#### RECORDS FOR THE TASK ####
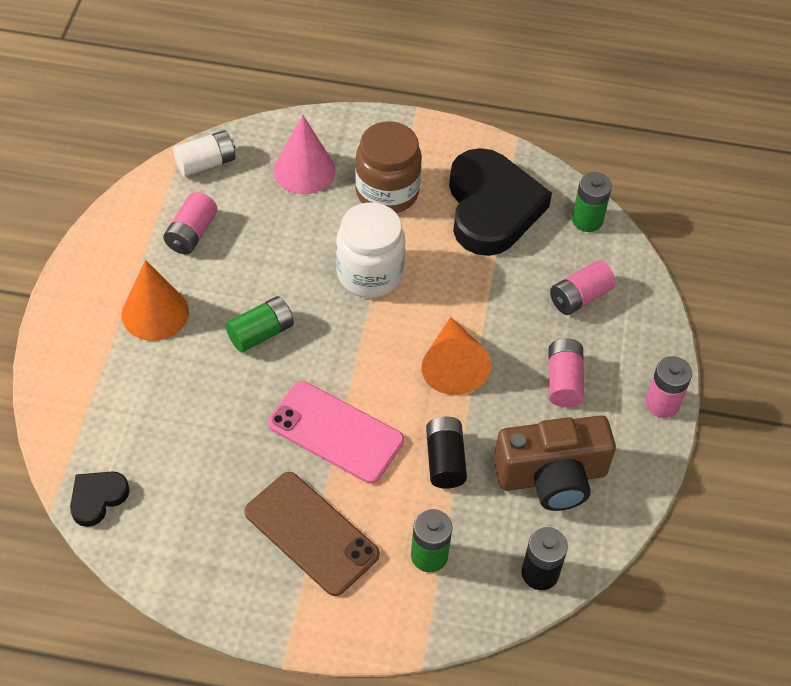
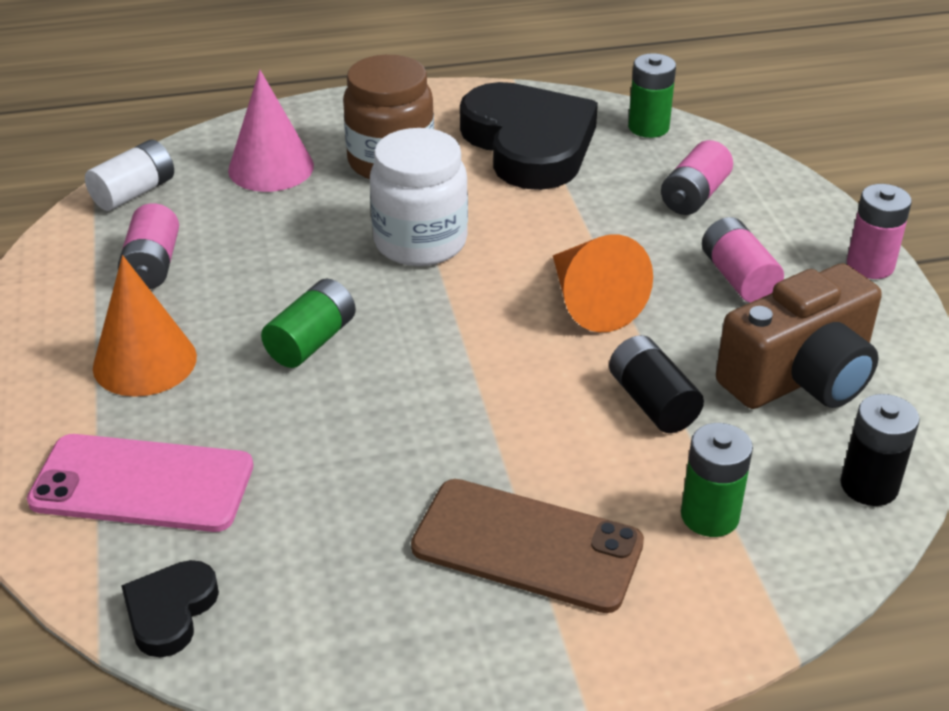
camera: 20 degrees left, 15 degrees down
pink phone [268,381,404,484] -> pink phone moved to [27,434,253,532]

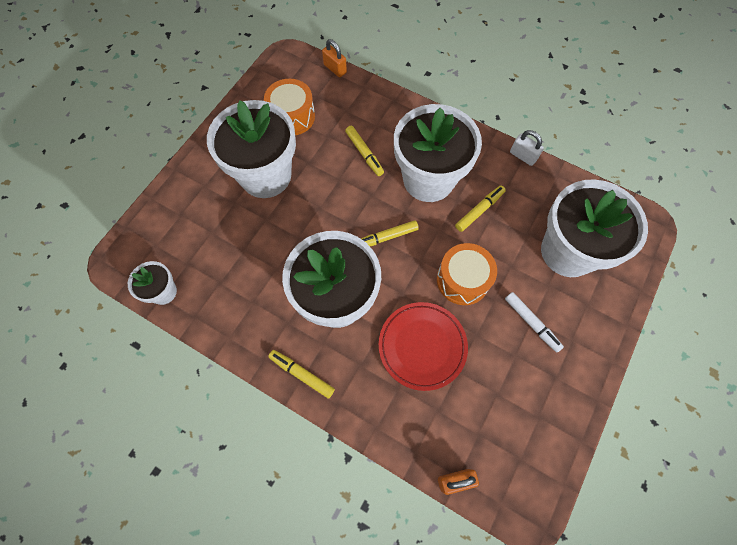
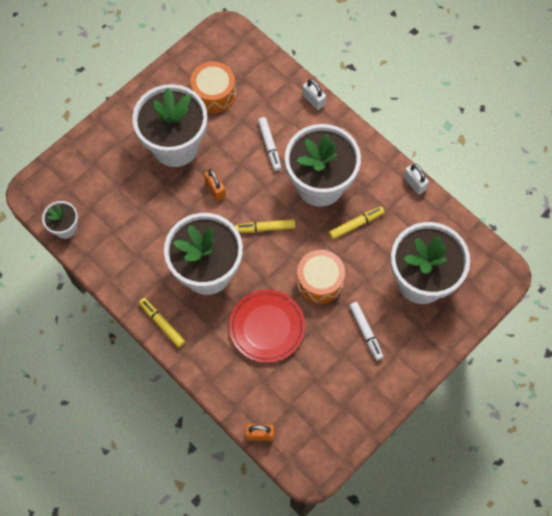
camera: 15 degrees right, 0 degrees up
orange padlock [322,39,347,77] -> orange padlock moved to [204,169,226,201]
yellow marker [345,126,384,176] -> white marker [258,117,281,171]
none -> white padlock [302,79,326,110]

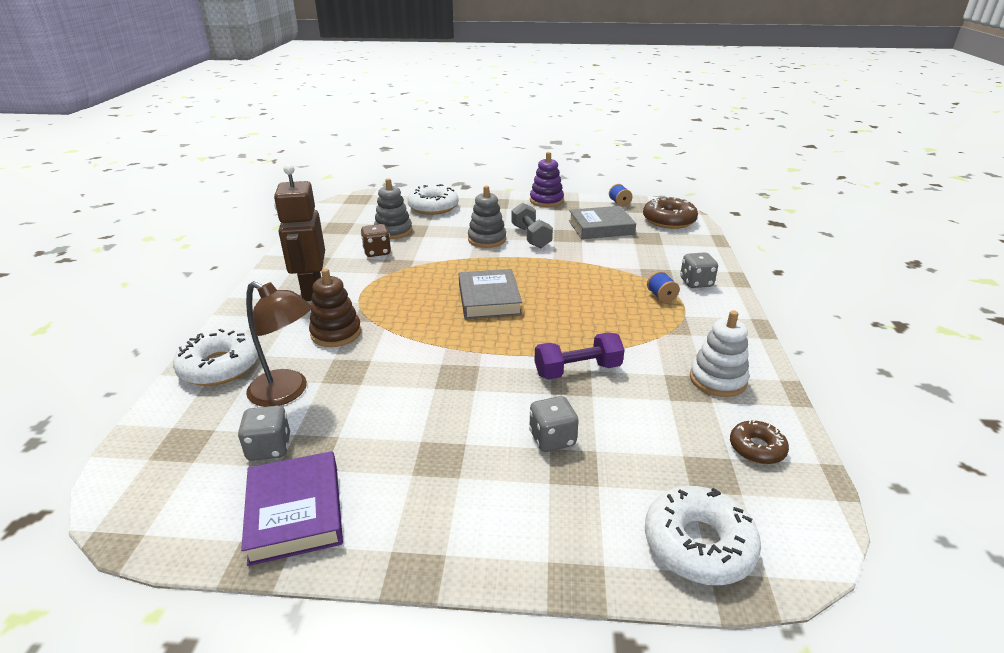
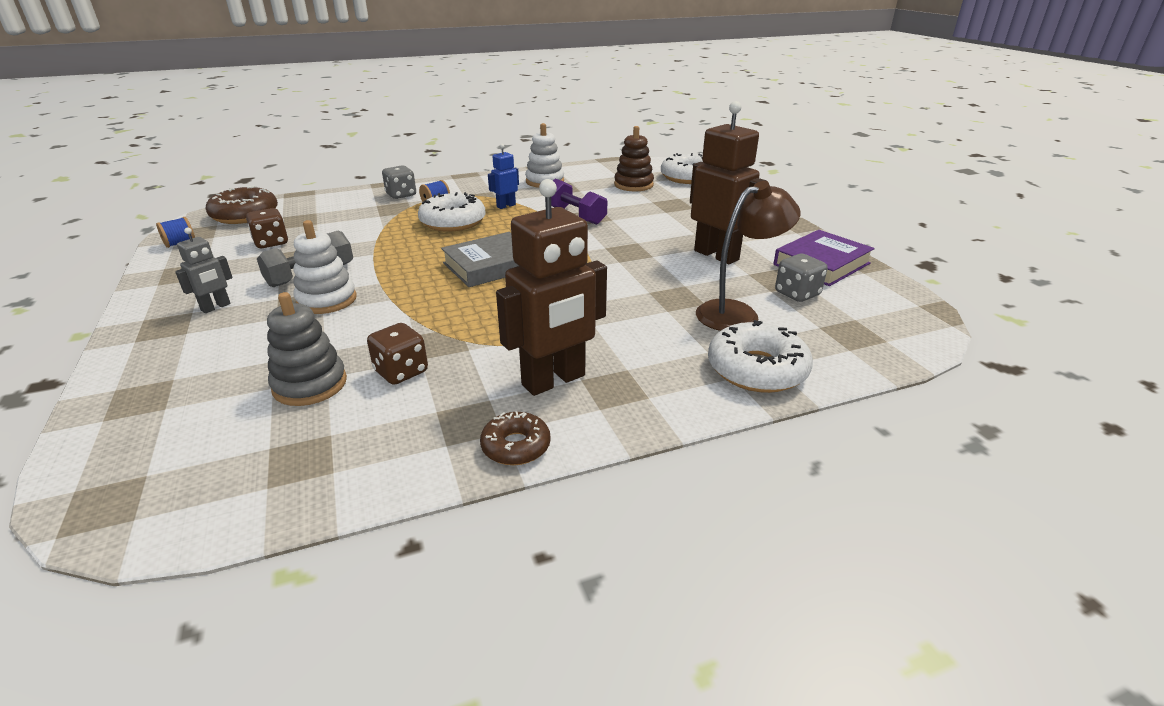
camera: 115 degrees left, 0 degrees up
brown lamp [246,281,312,407] -> brown lamp turned 60 degrees clockwise [696,181,801,331]
brown stacking toy [309,269,361,347] -> brown stacking toy moved to [614,126,654,191]
white donut [407,184,459,215] -> white donut moved to [418,192,485,232]
grey stacking toy [468,186,506,248] -> white stacking toy [293,220,357,314]
grey dice [529,396,579,452] -> none
purple stacking toy [530,152,564,207] -> none
grey book [569,206,636,239] -> brown dice [246,208,288,248]
brown donut [730,419,789,464] -> brown donut moved to [480,411,551,465]
none -> grey robot [175,227,233,313]
none -> blue robot [488,144,519,209]
none -> brown robot [690,101,768,264]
####
◆ WHAT THIS TASK INVOLVES: Start at the first line and set down all of the data exactly, passing over the pictures.

◆ ANSWER TO THE PROBLEM:
camera: 20 degrees left, 15 degrees down
pink phone [268,381,404,484] -> pink phone moved to [27,434,253,532]

camera: 15 degrees right, 0 degrees up
orange padlock [322,39,347,77] -> orange padlock moved to [204,169,226,201]
yellow marker [345,126,384,176] -> white marker [258,117,281,171]
none -> white padlock [302,79,326,110]

camera: 115 degrees left, 0 degrees up
brown lamp [246,281,312,407] -> brown lamp turned 60 degrees clockwise [696,181,801,331]
brown stacking toy [309,269,361,347] -> brown stacking toy moved to [614,126,654,191]
white donut [407,184,459,215] -> white donut moved to [418,192,485,232]
grey stacking toy [468,186,506,248] -> white stacking toy [293,220,357,314]
grey dice [529,396,579,452] -> none
purple stacking toy [530,152,564,207] -> none
grey book [569,206,636,239] -> brown dice [246,208,288,248]
brown donut [730,419,789,464] -> brown donut moved to [480,411,551,465]
none -> grey robot [175,227,233,313]
none -> blue robot [488,144,519,209]
none -> brown robot [690,101,768,264]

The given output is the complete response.